==== Record set ====

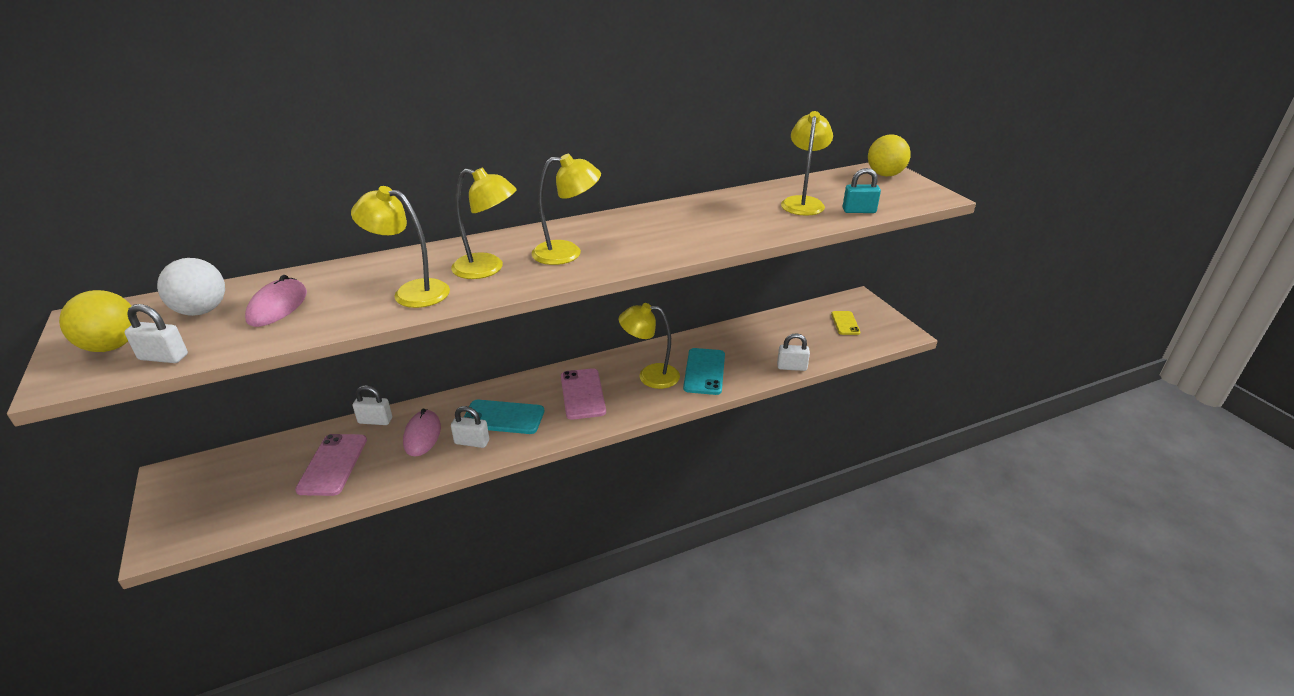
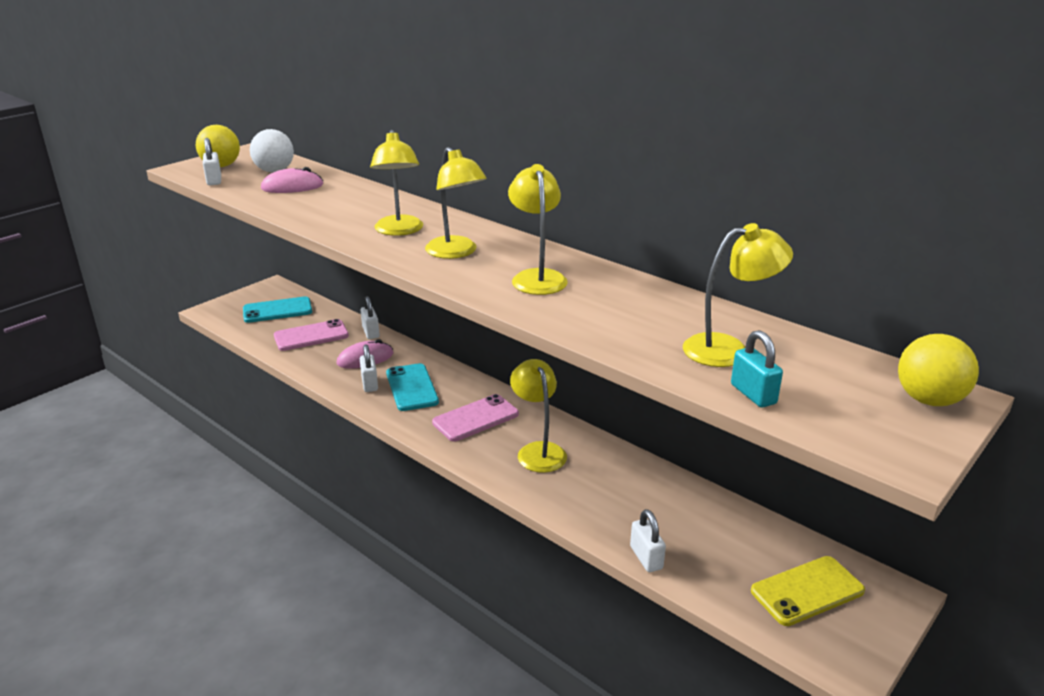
camera: 65 degrees right, 5 degrees down
yellow lamp [351,186,450,308] -> yellow lamp moved to [508,164,568,295]
turquoise phone [683,348,725,395] -> turquoise phone moved to [243,296,312,323]
yellow phone [831,311,860,335] -> yellow phone [751,556,865,626], size x1.59

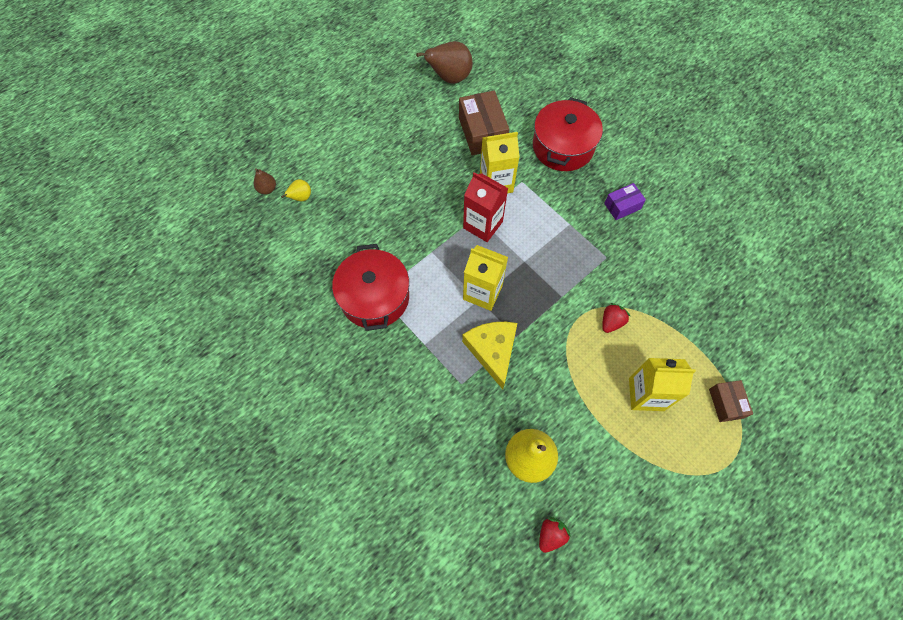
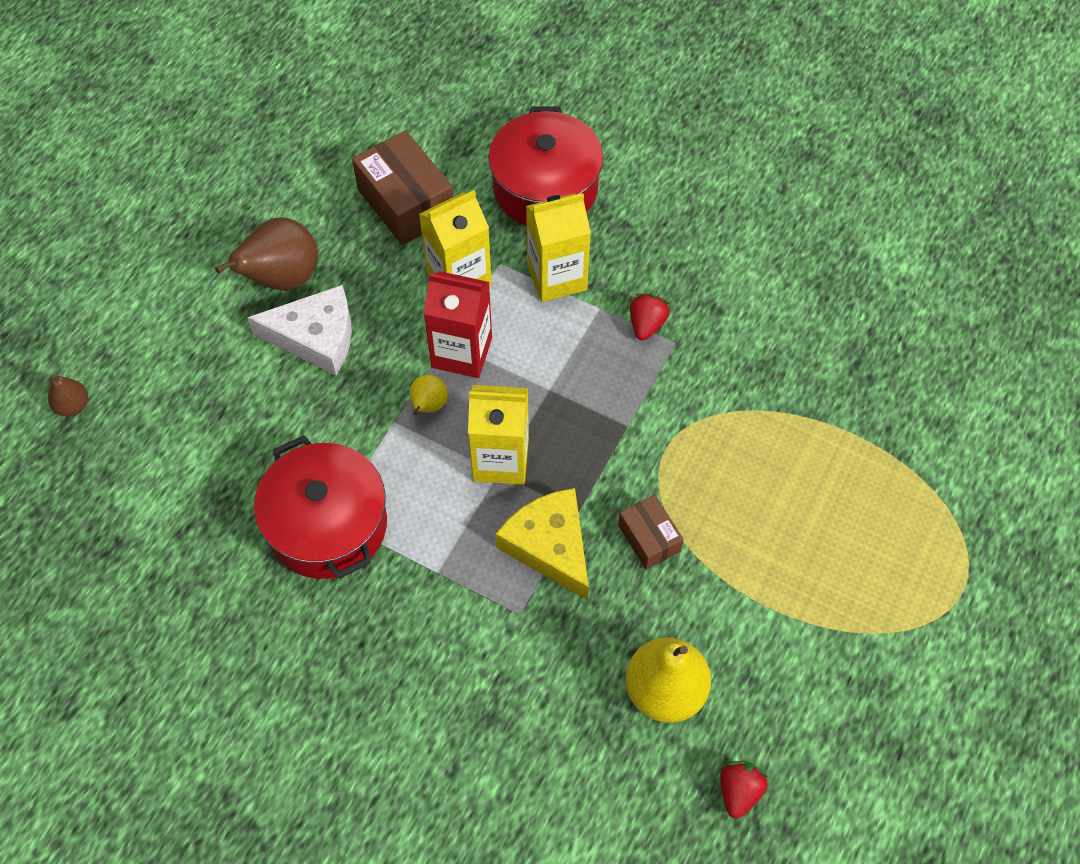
camera: 20 degrees left, 5 degrees down
yellow pear [281,179,311,202] -> yellow pear moved to [410,375,448,415]
brown pear [416,41,473,84] -> brown pear moved to [215,217,318,291]
red strawberry [602,303,630,333] -> red strawberry moved to [630,293,670,340]
purple box [604,183,646,220] -> none
yellow carton [629,358,696,411] -> yellow carton moved to [526,193,591,302]
brown box [709,380,753,422] -> brown box moved to [618,495,684,570]
none -> white cheese [247,285,352,375]

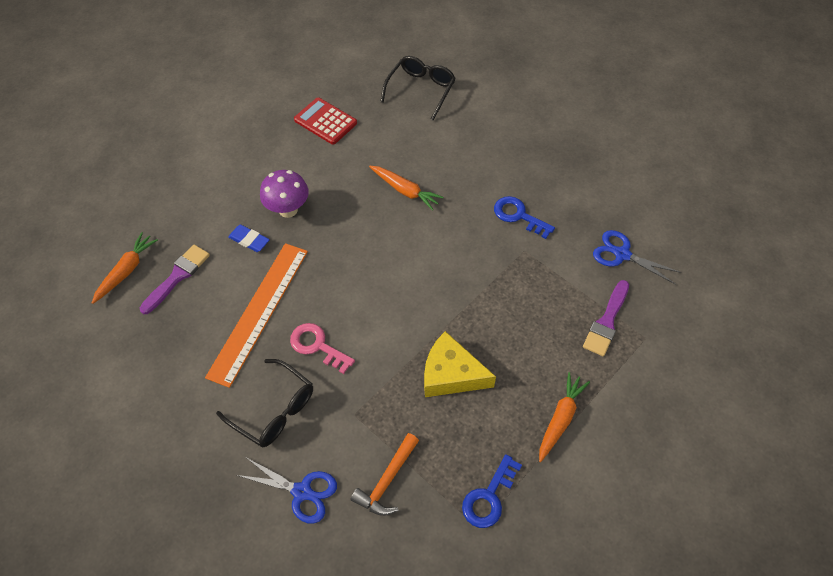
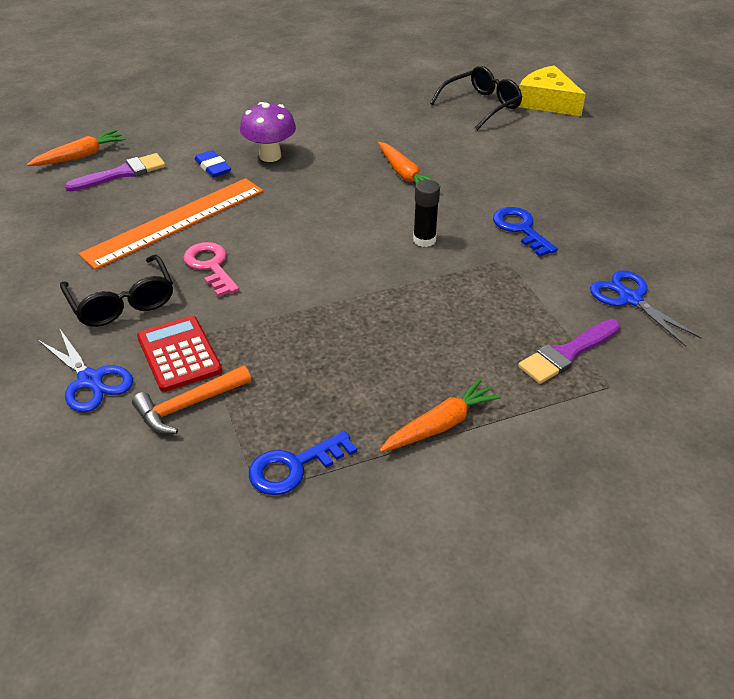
camera: 25 degrees right, 15 degrees down
red calculator [294,98,357,145] -> red calculator moved to [137,316,222,392]
yellow cheese [424,331,496,397] -> yellow cheese moved to [519,65,586,116]
none -> black glue stick [413,180,440,247]

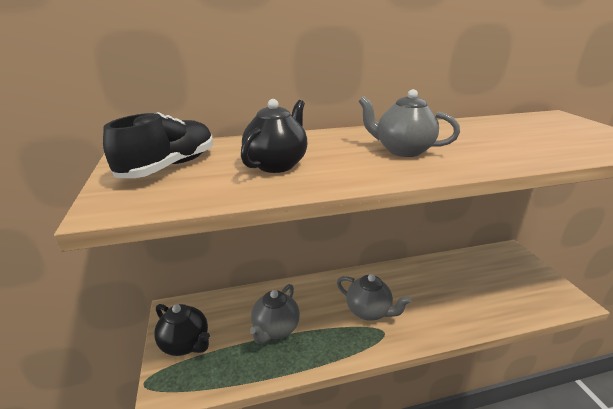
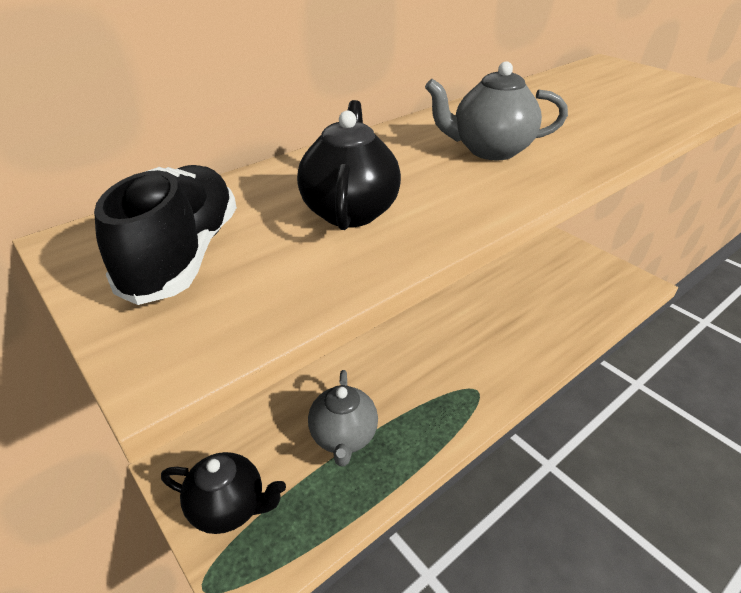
camera: 25 degrees left, 10 degrees up
grey teapot [337,274,411,321] -> none

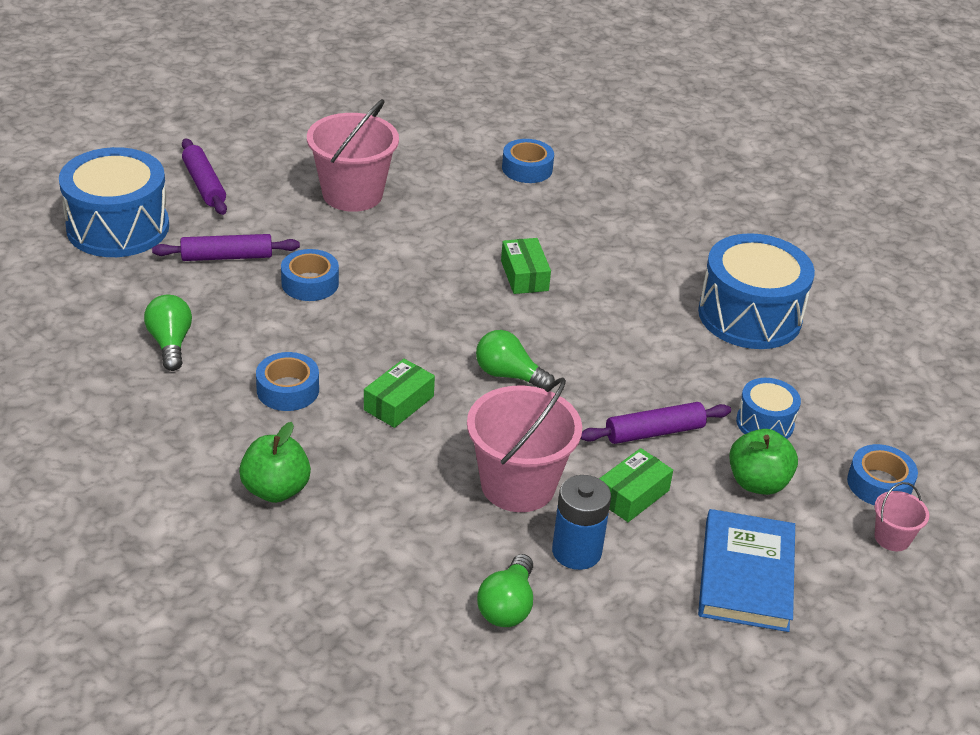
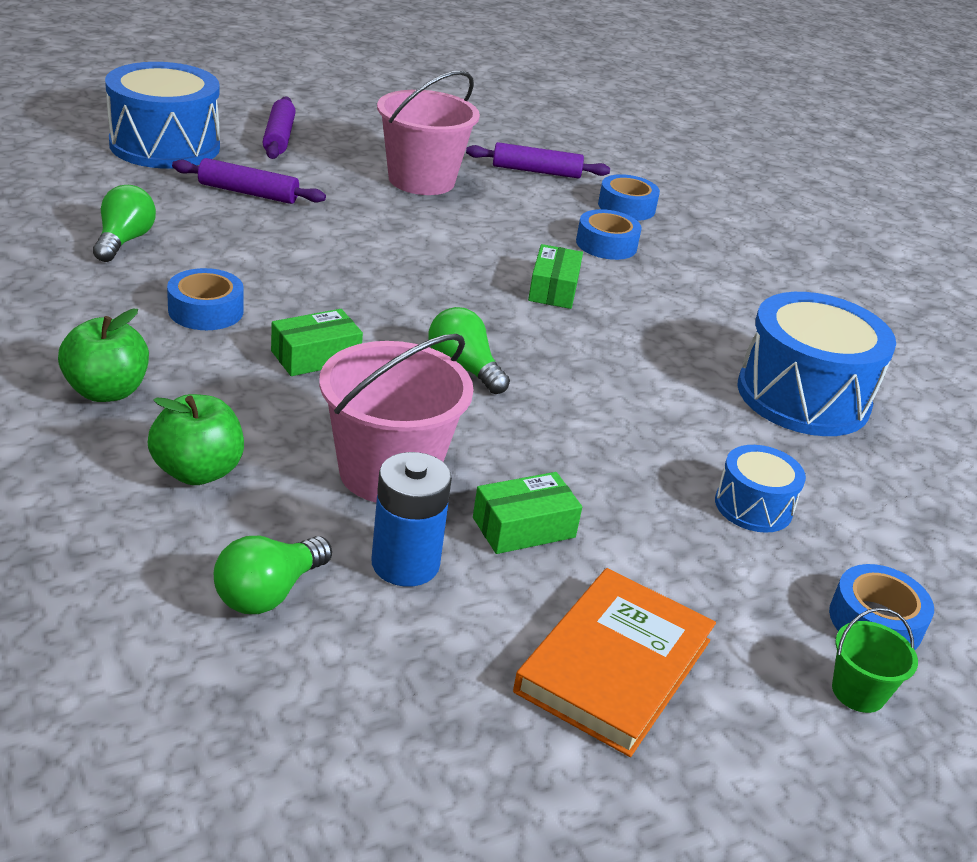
camera: 20 degrees right, 5 degrees down
blue tape [281,249,339,301] -> blue tape moved to [576,209,642,260]
purple rolling pin [581,402,731,444] -> purple rolling pin moved to [466,142,610,178]
blue book [698,509,795,632] -> orange book [513,568,716,757]
green apple [729,429,798,495] -> green apple moved to [148,394,244,485]
pink bucket [874,482,929,551] -> green bucket [832,608,918,713]

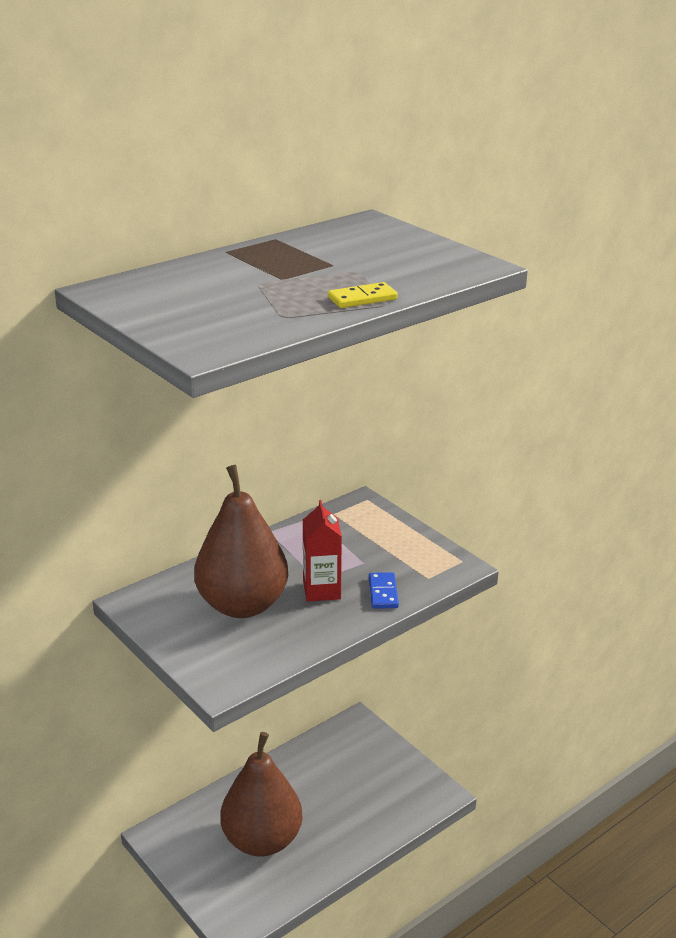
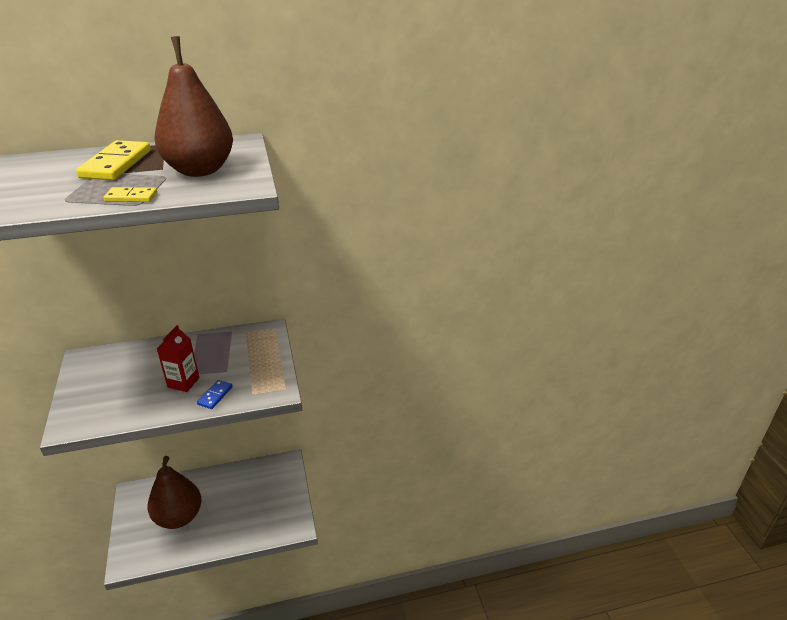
camera: 25 degrees right, 5 degrees up
brown pear [194,465,288,618] -> brown pear moved to [155,36,233,177]
none -> yellow domino [76,140,151,180]

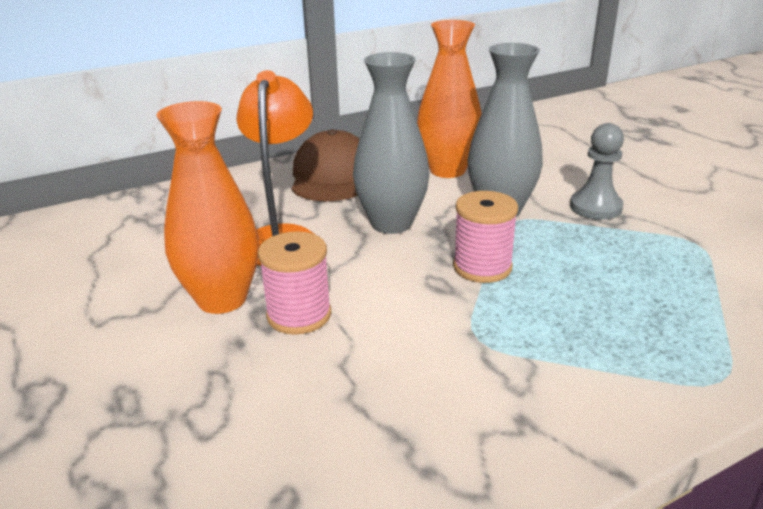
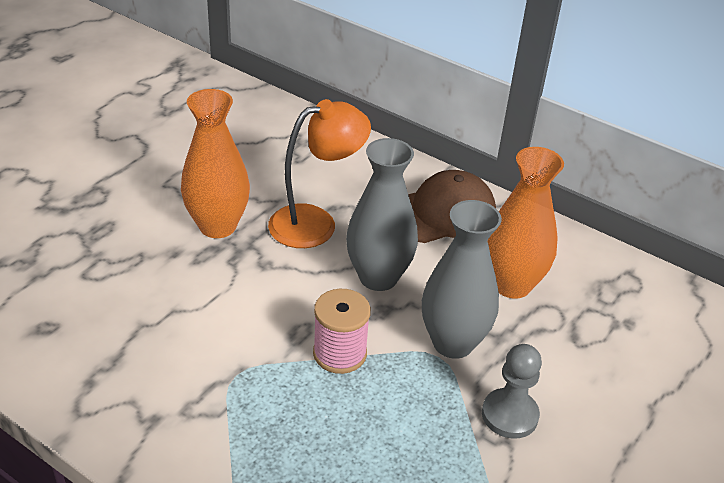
camera: 60 degrees right, 10 degrees up
pink spool [258,231,331,335] -> none

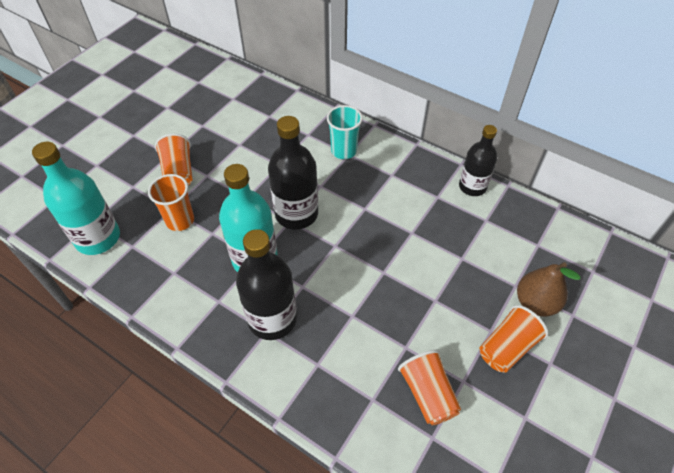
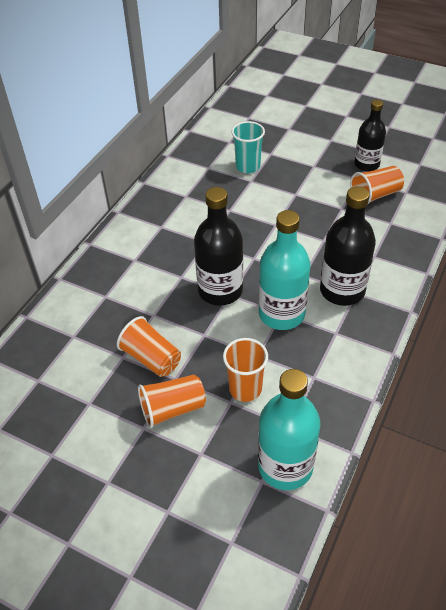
camera: 95 degrees left, 5 degrees down
turquoise cup [327,105,363,159] -> turquoise cup moved to [231,121,265,173]
black bottle [459,125,497,196] -> black bottle moved to [354,100,386,172]
orange cup [480,305,548,373] -> orange cup moved to [117,316,181,377]
brown pear [517,262,581,316] -> none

====

**Work item:** All lines from the line holding "black bottle [459,125,497,196]" through the end of the records above need to be transcribed exactly, and no other text should appear.

**Expected output:**
black bottle [459,125,497,196] -> black bottle moved to [354,100,386,172]
orange cup [480,305,548,373] -> orange cup moved to [117,316,181,377]
brown pear [517,262,581,316] -> none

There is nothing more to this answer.